# EXERCISE INSTRUCTIONS:
If a line in the entries below contains "bowl", copy it.
START DATA RECORDS
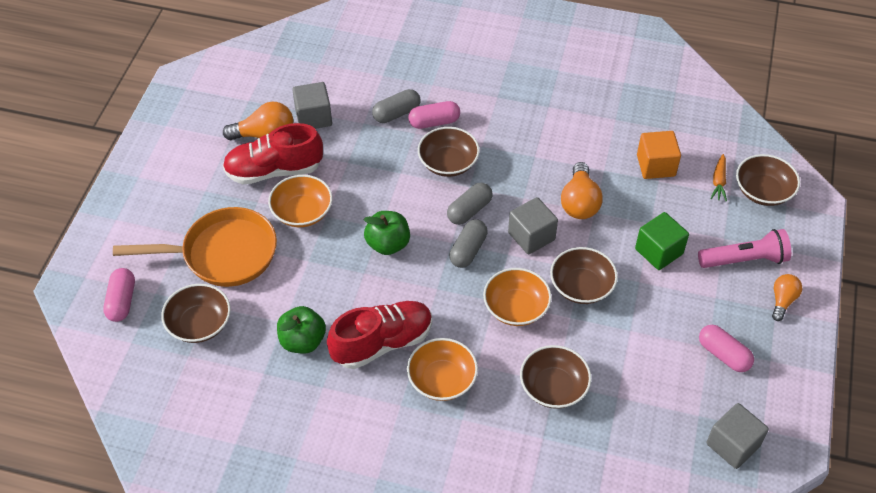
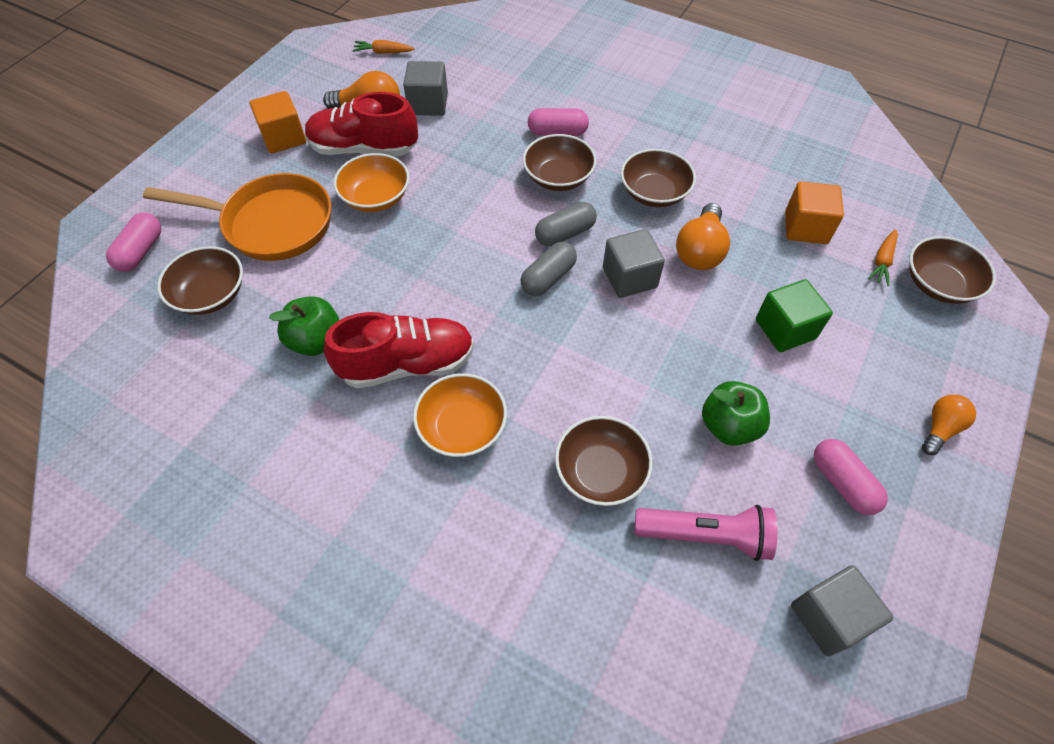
camera: 15 degrees right, 5 degrees up
(199, 174) = (284, 138): none -> orange cube
(253, 74) = (383, 52): none -> orange carrot
(388, 244) = (457, 251): green apple -> green apple (729, 426)
(396, 113) = (519, 116): grey capsule -> none
(516, 307) = (584, 358): orange bowl -> none
(581, 286) = (674, 350): brown bowl -> brown bowl (654, 193)
(744, 259) = (897, 363): pink flashlight -> pink flashlight (705, 535)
END DATA RECORDS
# RESULT OF THIS TASK:
(516, 307) = (584, 358): orange bowl -> none
(581, 286) = (674, 350): brown bowl -> brown bowl (654, 193)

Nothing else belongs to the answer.